#### Aim of the task:
Below are records; copy every line in them that holds the word "rosy".

#### Supplied information:
◆ ◆ ◆ ◆
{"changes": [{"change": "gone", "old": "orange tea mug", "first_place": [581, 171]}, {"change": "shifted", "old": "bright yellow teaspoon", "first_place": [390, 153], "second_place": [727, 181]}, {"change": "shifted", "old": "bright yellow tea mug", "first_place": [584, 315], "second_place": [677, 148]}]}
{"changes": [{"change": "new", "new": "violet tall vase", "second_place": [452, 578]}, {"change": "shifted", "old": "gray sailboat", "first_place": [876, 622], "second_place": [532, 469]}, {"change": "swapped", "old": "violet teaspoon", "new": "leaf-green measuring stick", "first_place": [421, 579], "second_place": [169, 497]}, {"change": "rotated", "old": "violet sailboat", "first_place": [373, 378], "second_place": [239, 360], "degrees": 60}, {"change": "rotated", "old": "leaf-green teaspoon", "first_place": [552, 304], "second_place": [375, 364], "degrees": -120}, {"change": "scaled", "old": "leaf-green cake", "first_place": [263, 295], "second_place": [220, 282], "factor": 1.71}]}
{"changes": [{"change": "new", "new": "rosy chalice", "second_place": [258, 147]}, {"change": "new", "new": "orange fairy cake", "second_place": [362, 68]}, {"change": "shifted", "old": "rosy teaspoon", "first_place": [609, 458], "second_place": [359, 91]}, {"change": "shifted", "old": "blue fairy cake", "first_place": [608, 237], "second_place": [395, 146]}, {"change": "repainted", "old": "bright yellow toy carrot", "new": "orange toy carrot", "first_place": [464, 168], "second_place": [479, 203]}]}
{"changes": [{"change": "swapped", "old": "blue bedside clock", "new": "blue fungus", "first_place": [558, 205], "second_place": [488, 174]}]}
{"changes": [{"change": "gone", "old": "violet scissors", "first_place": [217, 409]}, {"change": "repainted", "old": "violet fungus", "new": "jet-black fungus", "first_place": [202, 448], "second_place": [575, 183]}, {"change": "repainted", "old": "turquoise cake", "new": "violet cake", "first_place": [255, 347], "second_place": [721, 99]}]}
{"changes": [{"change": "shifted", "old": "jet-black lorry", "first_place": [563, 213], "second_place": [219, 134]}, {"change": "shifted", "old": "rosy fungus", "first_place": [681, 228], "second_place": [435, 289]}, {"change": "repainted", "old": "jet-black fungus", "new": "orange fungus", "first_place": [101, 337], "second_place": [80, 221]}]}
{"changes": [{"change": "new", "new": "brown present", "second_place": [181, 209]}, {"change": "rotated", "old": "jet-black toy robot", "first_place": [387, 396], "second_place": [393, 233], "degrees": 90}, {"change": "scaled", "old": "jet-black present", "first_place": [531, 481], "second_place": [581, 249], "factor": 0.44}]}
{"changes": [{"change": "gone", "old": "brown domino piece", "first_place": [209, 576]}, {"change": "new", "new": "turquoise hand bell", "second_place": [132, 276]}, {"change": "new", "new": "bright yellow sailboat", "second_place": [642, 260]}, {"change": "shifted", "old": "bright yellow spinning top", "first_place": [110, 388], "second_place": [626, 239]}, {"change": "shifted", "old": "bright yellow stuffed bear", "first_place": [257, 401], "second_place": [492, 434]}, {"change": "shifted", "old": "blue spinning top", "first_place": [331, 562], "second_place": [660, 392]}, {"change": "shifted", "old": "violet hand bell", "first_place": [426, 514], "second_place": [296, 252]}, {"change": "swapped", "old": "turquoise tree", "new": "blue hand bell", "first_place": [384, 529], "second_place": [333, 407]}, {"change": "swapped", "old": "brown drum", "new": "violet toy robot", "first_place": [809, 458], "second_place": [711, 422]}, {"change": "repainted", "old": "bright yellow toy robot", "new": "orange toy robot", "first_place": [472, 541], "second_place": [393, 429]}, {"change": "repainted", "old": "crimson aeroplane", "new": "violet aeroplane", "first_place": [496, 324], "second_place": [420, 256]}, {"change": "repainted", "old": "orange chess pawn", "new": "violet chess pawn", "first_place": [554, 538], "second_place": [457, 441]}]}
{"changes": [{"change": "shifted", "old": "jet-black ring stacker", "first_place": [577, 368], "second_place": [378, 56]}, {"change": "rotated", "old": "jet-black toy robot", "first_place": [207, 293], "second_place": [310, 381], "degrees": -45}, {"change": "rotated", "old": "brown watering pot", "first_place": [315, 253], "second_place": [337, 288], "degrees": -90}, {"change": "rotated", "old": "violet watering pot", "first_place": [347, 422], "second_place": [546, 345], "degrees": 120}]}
◆ ◆ ◆ ◆
#### Task response:
{"changes": [{"change": "new", "new": "rosy chalice", "second_place": [258, 147]}, {"change": "new", "new": "orange fairy cake", "second_place": [362, 68]}, {"change": "shifted", "old": "rosy teaspoon", "first_place": [609, 458], "second_place": [359, 91]}, {"change": "shifted", "old": "blue fairy cake", "first_place": [608, 237], "second_place": [395, 146]}, {"change": "repainted", "old": "bright yellow toy carrot", "new": "orange toy carrot", "first_place": [464, 168], "second_place": [479, 203]}]}
{"changes": [{"change": "shifted", "old": "jet-black lorry", "first_place": [563, 213], "second_place": [219, 134]}, {"change": "shifted", "old": "rosy fungus", "first_place": [681, 228], "second_place": [435, 289]}, {"change": "repainted", "old": "jet-black fungus", "new": "orange fungus", "first_place": [101, 337], "second_place": [80, 221]}]}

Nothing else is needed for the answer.